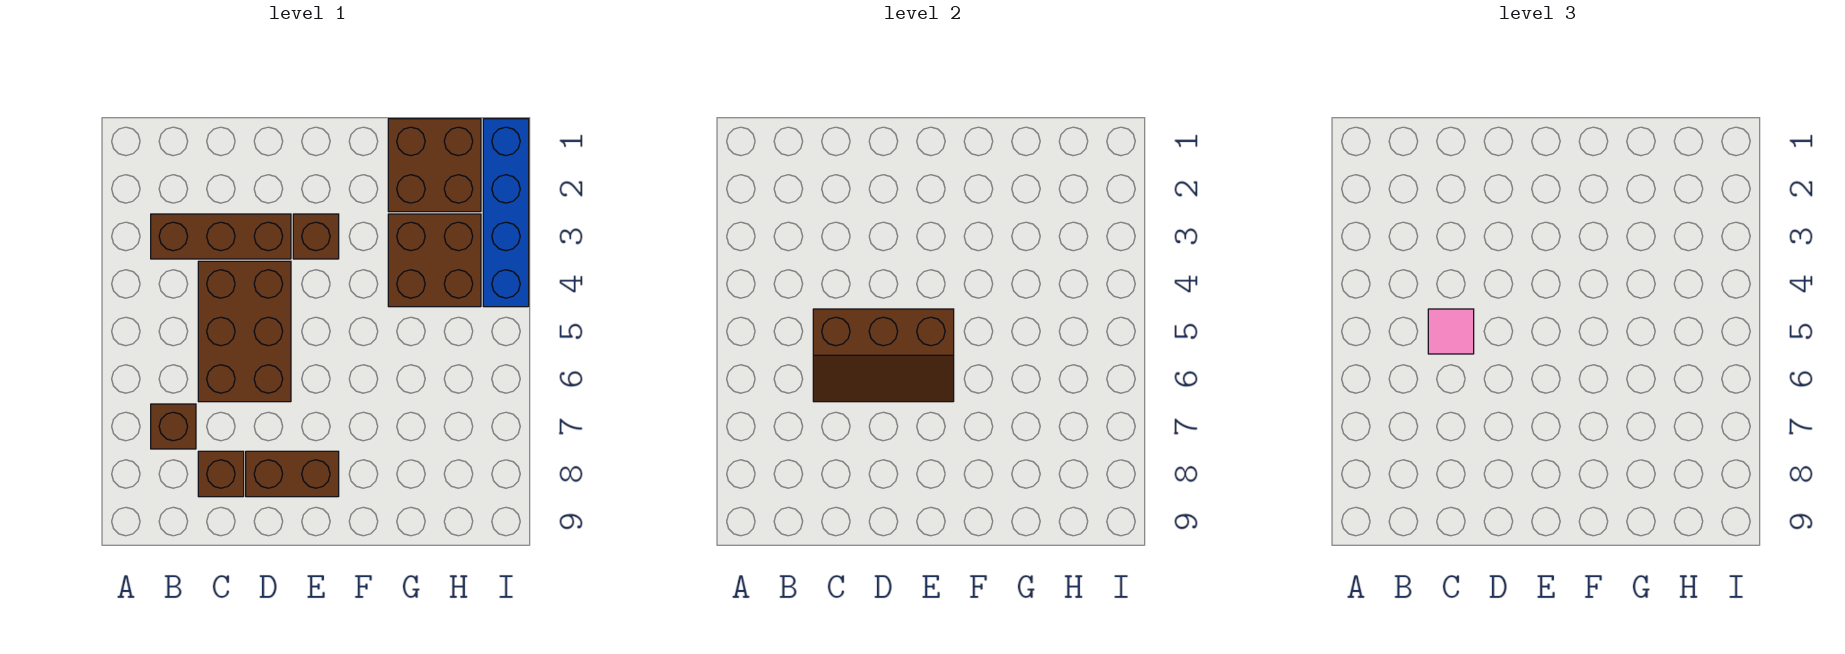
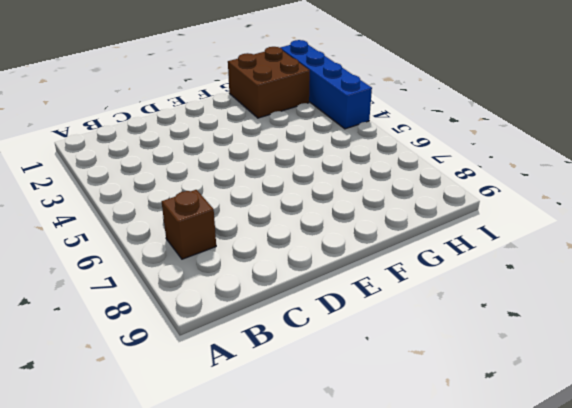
none -> brown brick B3:D3 level 1
none -> brown brick C4:D6 level 1

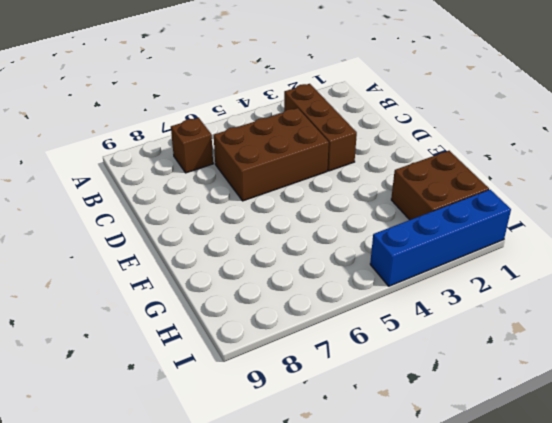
none -> brown brick C8 level 1
none -> brown brick D8:E8 level 1

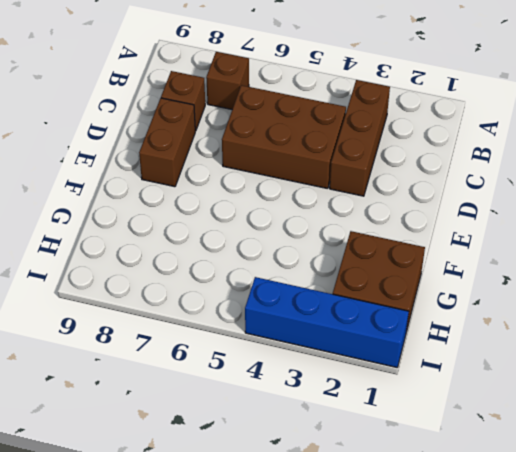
none -> brown brick E3 level 1
none -> brown brick G3:H4 level 1

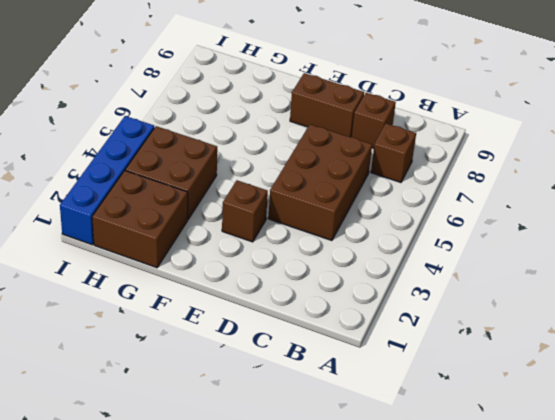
none -> brown brick B3:D3 level 1
none -> brown slope C5:E6 level 2 top 5

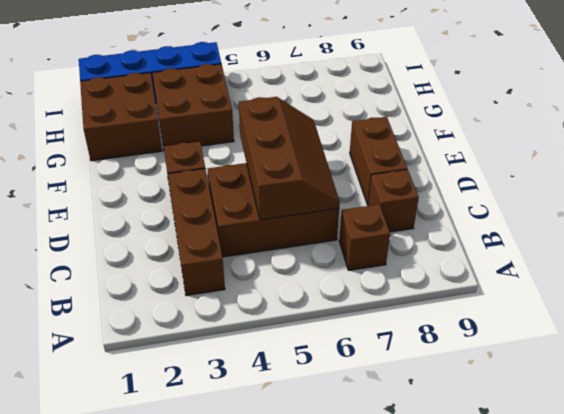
none -> pink tile C5 level 3

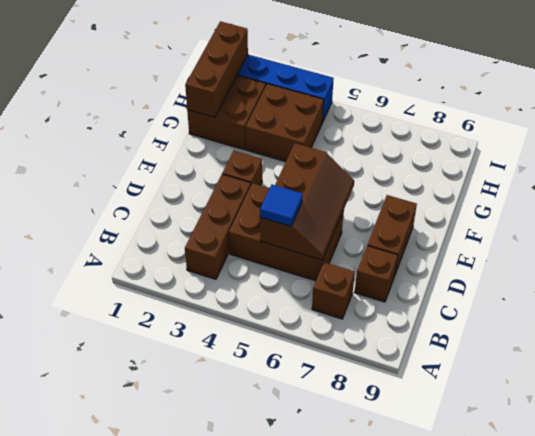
blue tile C5 level 3 -> pink tile C5 level 3
brown brick G1:I1 level 2 -> none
=-=-=
**WHAT IS NEEDED**. What you produce should repeat the data word for word while omitting all images.

**RESULT BELOW**.
none -> brown brick B3:D3 level 1
none -> brown brick C4:D6 level 1

none -> brown brick C8 level 1
none -> brown brick D8:E8 level 1

none -> brown brick E3 level 1
none -> brown brick G3:H4 level 1

none -> brown brick B3:D3 level 1
none -> brown slope C5:E6 level 2 top 5

none -> pink tile C5 level 3

blue tile C5 level 3 -> pink tile C5 level 3
brown brick G1:I1 level 2 -> none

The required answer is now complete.